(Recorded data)
---+---
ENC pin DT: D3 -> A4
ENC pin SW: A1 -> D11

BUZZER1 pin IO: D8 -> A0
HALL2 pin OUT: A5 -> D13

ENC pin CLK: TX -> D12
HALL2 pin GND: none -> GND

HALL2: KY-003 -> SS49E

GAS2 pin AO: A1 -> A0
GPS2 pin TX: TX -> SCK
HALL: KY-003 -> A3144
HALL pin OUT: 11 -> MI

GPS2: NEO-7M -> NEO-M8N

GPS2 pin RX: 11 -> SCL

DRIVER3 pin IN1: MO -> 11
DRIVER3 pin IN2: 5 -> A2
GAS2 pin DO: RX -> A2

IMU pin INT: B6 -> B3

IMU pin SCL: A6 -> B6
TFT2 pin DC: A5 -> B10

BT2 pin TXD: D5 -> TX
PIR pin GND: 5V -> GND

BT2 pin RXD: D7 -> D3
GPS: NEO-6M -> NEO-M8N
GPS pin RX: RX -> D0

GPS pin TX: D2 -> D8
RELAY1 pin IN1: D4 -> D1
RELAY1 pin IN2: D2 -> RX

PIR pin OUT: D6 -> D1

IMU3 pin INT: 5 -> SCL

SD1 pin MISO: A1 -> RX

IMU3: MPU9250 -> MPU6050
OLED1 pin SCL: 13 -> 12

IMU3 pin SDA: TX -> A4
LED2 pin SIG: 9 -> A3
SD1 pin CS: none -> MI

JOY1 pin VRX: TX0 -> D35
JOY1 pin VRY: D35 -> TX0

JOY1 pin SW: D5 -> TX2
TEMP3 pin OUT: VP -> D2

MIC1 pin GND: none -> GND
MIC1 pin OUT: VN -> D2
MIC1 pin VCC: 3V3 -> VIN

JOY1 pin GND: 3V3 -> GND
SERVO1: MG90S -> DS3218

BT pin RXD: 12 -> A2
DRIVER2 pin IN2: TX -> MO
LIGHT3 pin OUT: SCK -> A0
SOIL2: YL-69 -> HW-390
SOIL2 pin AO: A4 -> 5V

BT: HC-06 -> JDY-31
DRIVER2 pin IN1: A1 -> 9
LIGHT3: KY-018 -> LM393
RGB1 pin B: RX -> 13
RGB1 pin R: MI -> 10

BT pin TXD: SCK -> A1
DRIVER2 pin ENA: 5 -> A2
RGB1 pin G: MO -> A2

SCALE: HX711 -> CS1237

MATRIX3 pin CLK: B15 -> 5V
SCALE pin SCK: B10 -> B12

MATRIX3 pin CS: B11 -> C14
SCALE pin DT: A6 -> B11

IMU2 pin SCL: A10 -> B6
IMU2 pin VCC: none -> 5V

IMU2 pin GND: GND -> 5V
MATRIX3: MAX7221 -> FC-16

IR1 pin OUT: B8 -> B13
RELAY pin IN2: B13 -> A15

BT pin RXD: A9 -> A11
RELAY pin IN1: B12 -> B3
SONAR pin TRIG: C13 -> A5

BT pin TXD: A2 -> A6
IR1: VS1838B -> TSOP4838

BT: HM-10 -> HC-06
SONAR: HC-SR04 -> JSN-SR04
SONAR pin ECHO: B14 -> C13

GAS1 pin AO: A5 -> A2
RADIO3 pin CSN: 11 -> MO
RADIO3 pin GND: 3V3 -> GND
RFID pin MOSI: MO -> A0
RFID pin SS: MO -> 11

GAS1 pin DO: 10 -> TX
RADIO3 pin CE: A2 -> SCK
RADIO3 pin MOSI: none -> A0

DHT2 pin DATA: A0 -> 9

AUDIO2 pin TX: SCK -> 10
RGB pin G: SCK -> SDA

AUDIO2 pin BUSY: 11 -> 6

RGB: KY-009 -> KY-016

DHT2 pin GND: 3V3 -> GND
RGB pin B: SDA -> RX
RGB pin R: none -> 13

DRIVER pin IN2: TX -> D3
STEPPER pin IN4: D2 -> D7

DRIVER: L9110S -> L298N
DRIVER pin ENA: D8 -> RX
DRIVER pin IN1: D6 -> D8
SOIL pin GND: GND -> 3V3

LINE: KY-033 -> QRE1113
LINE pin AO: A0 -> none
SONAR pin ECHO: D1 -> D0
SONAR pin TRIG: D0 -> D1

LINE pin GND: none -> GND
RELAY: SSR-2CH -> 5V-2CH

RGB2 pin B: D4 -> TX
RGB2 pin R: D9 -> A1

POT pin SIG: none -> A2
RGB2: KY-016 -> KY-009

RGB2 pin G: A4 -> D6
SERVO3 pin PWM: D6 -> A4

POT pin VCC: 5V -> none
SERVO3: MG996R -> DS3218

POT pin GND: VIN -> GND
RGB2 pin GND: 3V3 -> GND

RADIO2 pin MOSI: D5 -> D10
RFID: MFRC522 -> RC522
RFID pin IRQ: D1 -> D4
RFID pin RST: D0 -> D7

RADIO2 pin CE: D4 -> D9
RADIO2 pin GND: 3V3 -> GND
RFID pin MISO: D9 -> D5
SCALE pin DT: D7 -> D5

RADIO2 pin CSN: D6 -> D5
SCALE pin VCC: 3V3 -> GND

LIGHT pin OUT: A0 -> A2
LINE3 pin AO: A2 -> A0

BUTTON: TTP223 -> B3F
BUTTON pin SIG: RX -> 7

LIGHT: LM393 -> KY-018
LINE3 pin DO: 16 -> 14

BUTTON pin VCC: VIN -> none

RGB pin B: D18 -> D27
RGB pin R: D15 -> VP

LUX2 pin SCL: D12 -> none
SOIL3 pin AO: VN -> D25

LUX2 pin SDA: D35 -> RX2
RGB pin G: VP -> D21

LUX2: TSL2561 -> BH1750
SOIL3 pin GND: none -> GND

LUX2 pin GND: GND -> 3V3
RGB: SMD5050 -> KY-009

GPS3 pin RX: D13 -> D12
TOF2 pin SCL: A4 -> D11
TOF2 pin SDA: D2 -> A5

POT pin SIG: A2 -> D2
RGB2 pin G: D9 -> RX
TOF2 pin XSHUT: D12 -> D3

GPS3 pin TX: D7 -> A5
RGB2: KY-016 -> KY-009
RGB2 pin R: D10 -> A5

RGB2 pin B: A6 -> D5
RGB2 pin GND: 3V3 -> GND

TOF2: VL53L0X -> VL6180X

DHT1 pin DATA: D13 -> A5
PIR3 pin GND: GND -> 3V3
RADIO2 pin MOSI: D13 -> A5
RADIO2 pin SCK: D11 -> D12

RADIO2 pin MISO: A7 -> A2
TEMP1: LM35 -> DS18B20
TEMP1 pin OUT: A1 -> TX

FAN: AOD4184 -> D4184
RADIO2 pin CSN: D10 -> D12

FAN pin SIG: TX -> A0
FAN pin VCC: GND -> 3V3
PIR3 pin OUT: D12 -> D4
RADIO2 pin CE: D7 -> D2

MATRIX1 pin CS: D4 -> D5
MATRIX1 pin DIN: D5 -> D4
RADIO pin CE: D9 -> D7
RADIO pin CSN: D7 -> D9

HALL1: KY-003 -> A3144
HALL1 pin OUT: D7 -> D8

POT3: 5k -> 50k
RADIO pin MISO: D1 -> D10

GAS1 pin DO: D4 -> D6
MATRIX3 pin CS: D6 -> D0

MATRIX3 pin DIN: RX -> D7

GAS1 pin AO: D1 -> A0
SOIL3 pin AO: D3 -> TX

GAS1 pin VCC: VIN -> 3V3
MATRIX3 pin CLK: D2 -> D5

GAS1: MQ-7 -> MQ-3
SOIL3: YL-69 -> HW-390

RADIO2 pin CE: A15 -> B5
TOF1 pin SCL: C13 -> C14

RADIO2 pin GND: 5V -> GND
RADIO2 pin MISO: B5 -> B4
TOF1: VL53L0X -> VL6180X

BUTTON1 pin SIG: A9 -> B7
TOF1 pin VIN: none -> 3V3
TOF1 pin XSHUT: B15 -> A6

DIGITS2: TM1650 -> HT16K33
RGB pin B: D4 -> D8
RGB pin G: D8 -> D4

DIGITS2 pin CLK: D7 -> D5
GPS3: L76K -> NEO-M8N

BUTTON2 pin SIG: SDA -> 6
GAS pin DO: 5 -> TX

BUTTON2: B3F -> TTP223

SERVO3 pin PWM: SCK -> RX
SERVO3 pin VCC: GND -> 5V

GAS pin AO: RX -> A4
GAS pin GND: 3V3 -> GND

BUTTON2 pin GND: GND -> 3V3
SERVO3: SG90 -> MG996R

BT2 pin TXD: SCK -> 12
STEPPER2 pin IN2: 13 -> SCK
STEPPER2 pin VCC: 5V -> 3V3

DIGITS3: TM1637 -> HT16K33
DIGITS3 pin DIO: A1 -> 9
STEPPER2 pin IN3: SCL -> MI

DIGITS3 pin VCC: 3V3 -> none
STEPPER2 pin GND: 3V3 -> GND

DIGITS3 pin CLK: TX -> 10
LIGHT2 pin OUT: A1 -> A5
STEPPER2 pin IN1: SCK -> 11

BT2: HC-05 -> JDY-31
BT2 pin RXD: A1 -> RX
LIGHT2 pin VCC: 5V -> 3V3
---+---
Exercise prompt: Reproduce the lines above, beginning at the line with "POT pin SIG: none -> A2" and stopping after the line with "RGB pin G: VP -> D21", exactly as they are.

Task result:
POT pin SIG: none -> A2
RGB2: KY-016 -> KY-009

RGB2 pin G: A4 -> D6
SERVO3 pin PWM: D6 -> A4

POT pin VCC: 5V -> none
SERVO3: MG996R -> DS3218

POT pin GND: VIN -> GND
RGB2 pin GND: 3V3 -> GND

RADIO2 pin MOSI: D5 -> D10
RFID: MFRC522 -> RC522
RFID pin IRQ: D1 -> D4
RFID pin RST: D0 -> D7

RADIO2 pin CE: D4 -> D9
RADIO2 pin GND: 3V3 -> GND
RFID pin MISO: D9 -> D5
SCALE pin DT: D7 -> D5

RADIO2 pin CSN: D6 -> D5
SCALE pin VCC: 3V3 -> GND

LIGHT pin OUT: A0 -> A2
LINE3 pin AO: A2 -> A0

BUTTON: TTP223 -> B3F
BUTTON pin SIG: RX -> 7

LIGHT: LM393 -> KY-018
LINE3 pin DO: 16 -> 14

BUTTON pin VCC: VIN -> none

RGB pin B: D18 -> D27
RGB pin R: D15 -> VP

LUX2 pin SCL: D12 -> none
SOIL3 pin AO: VN -> D25

LUX2 pin SDA: D35 -> RX2
RGB pin G: VP -> D21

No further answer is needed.